Check each line of the entries below for the string "none"; copy every line where it appears.

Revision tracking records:
:::

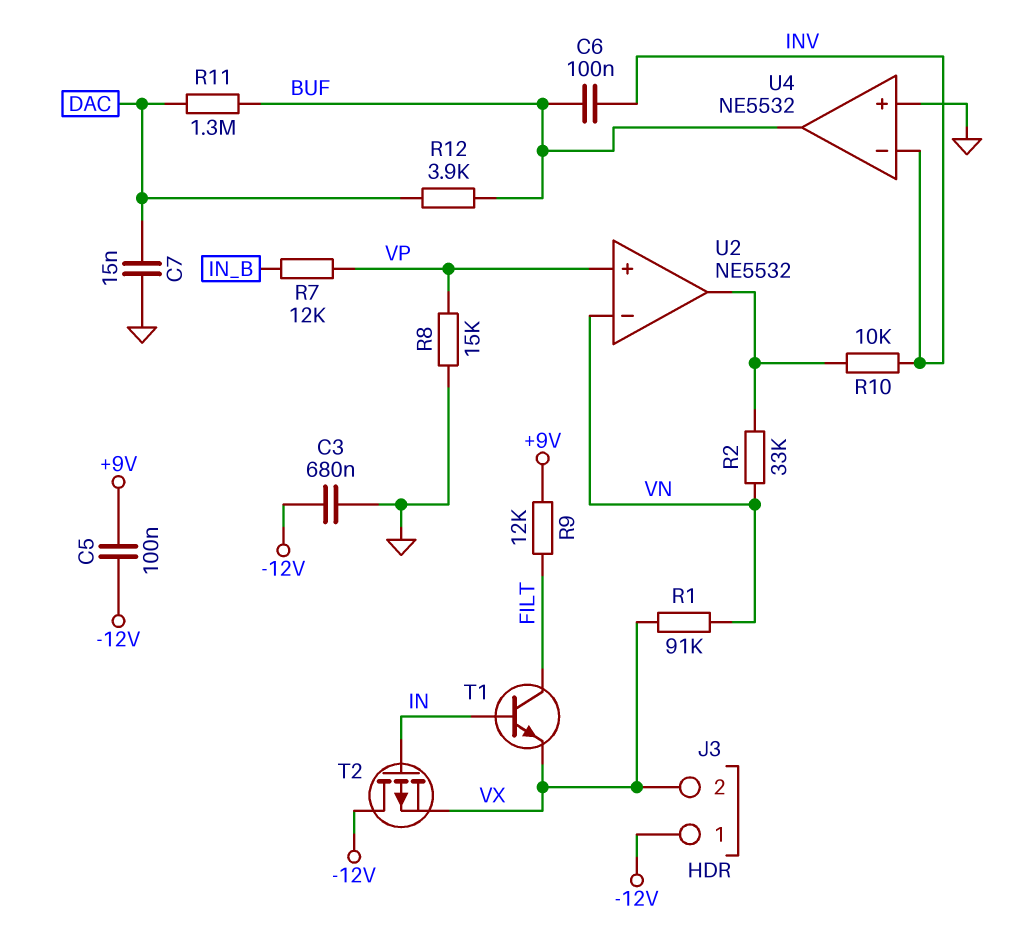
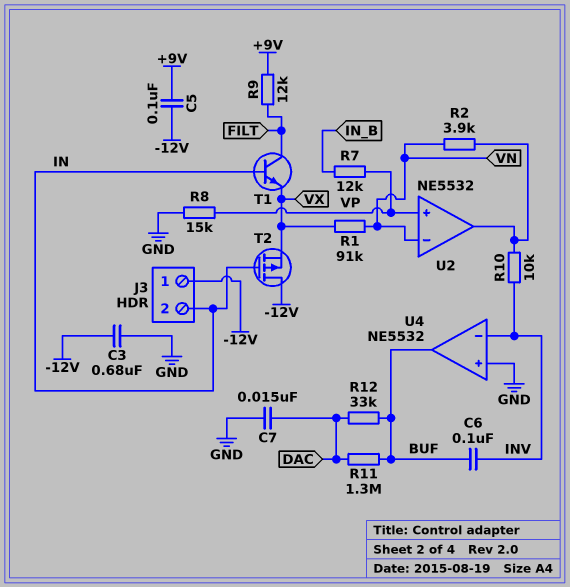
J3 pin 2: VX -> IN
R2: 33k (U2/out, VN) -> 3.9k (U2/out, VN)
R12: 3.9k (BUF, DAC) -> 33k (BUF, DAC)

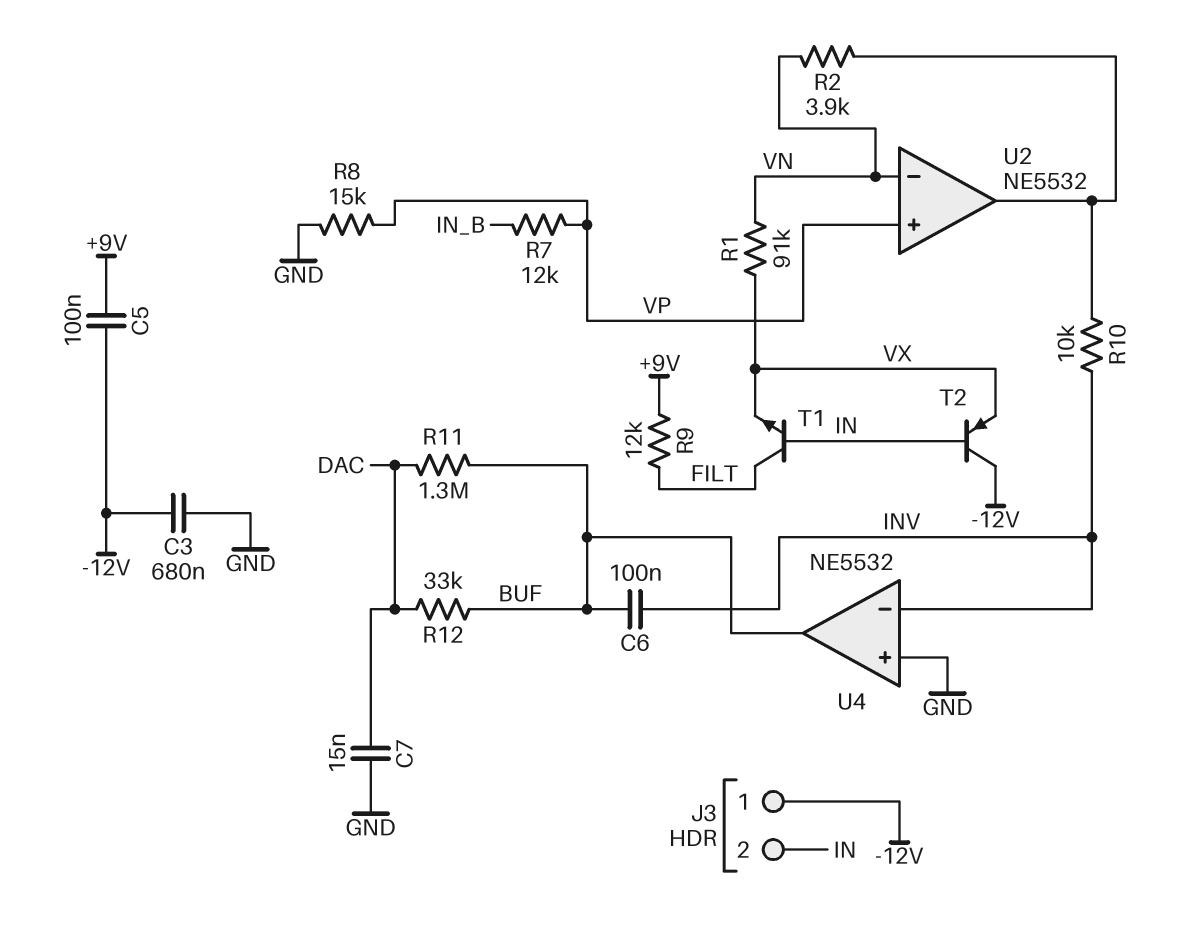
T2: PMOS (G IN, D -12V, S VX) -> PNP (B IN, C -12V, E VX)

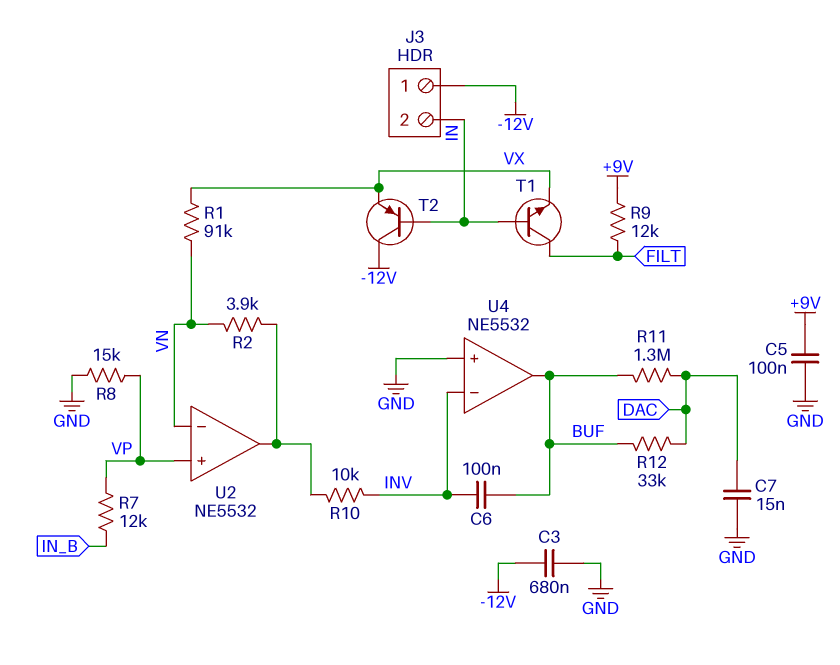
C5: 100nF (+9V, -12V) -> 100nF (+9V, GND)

:::

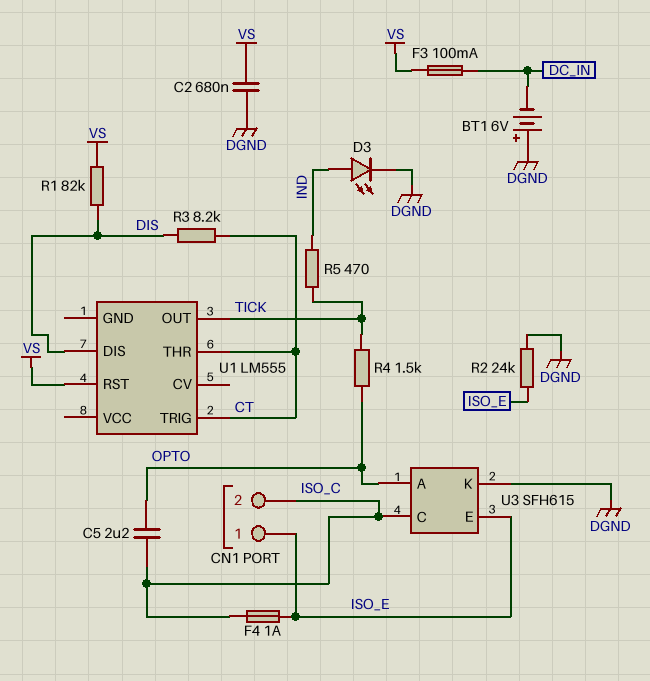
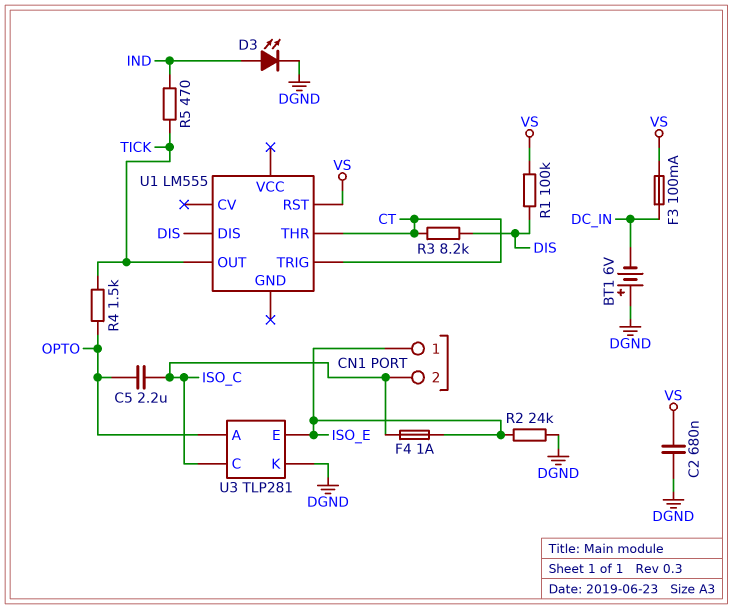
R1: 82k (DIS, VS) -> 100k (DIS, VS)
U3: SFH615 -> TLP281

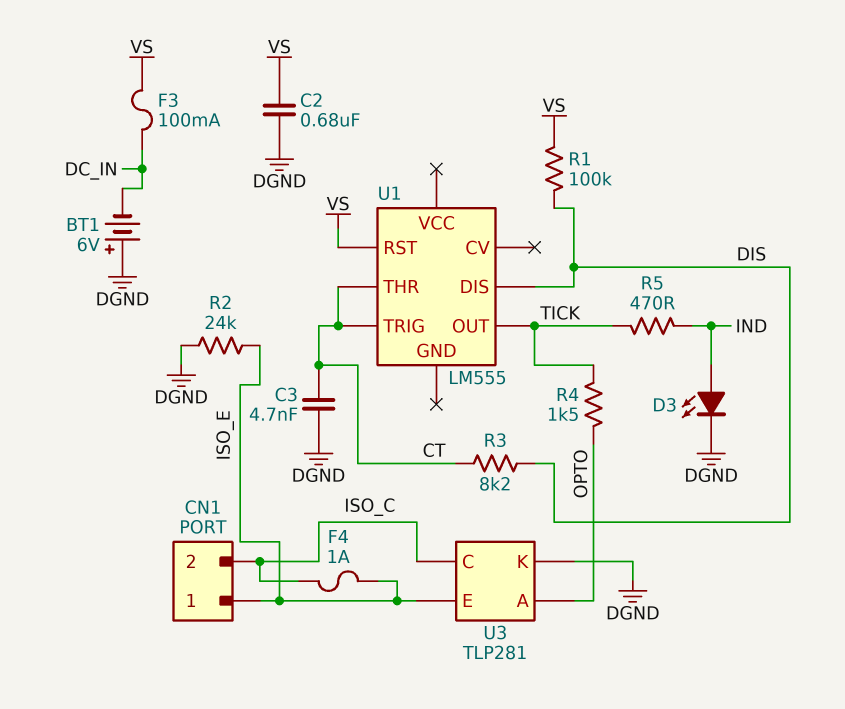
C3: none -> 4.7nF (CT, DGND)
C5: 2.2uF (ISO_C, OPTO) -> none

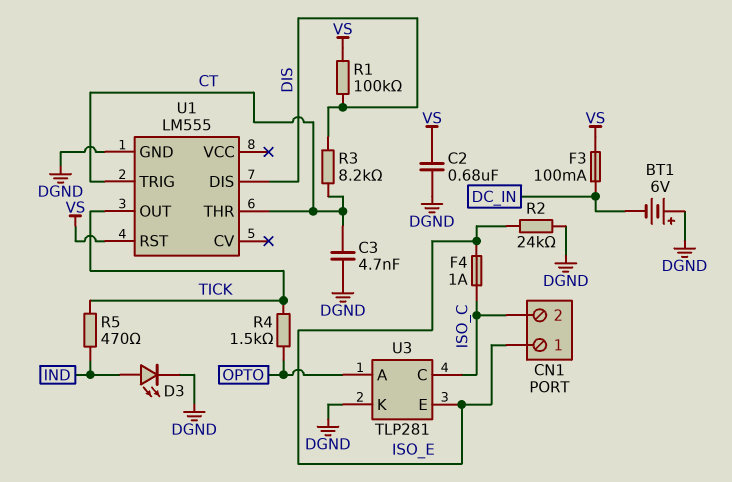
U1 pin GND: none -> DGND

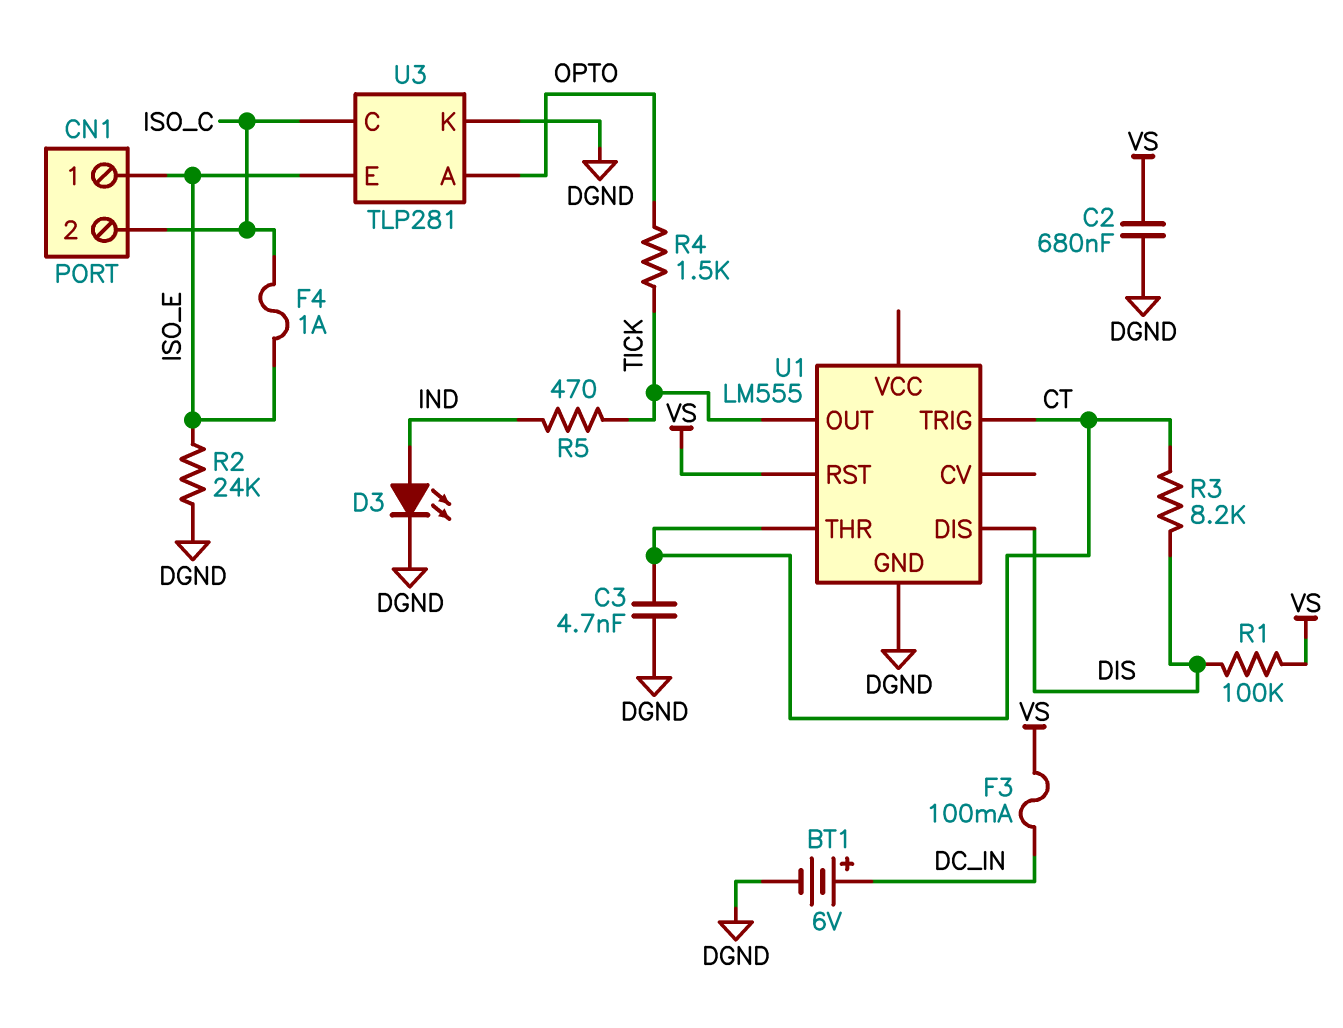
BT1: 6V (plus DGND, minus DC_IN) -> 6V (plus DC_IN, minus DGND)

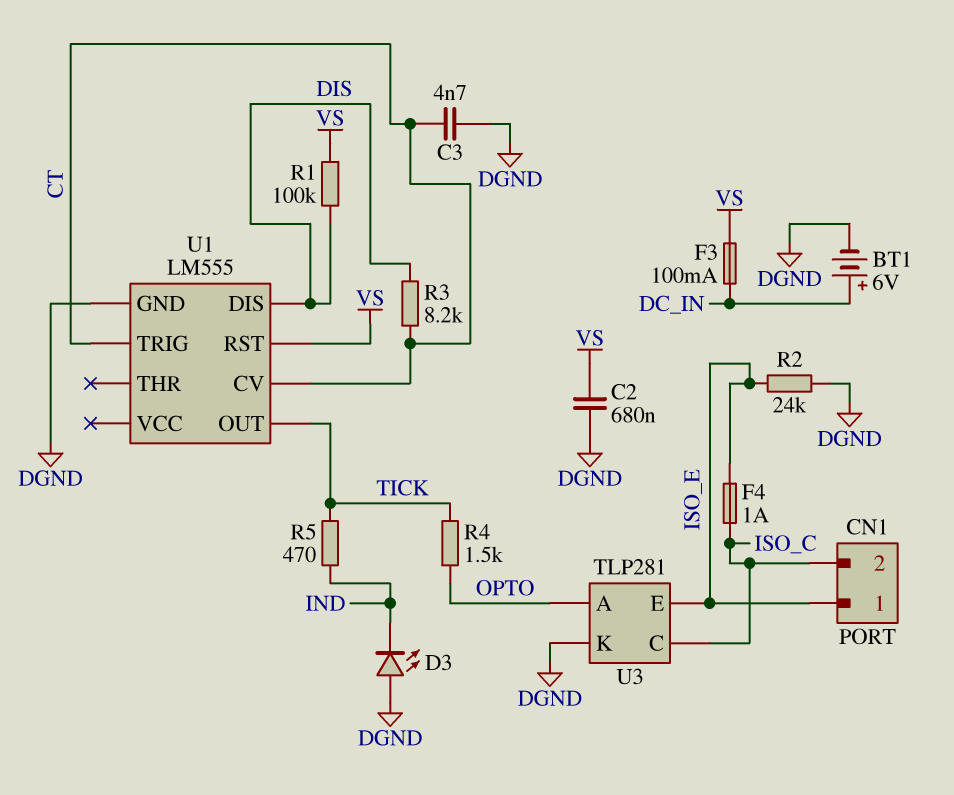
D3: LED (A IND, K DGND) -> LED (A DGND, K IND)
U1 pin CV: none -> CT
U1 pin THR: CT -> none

:::

Task result
C3: none -> 4.7nF (CT, DGND)
C5: 2.2uF (ISO_C, OPTO) -> none
U1 pin GND: none -> DGND
U1 pin CV: none -> CT
U1 pin THR: CT -> none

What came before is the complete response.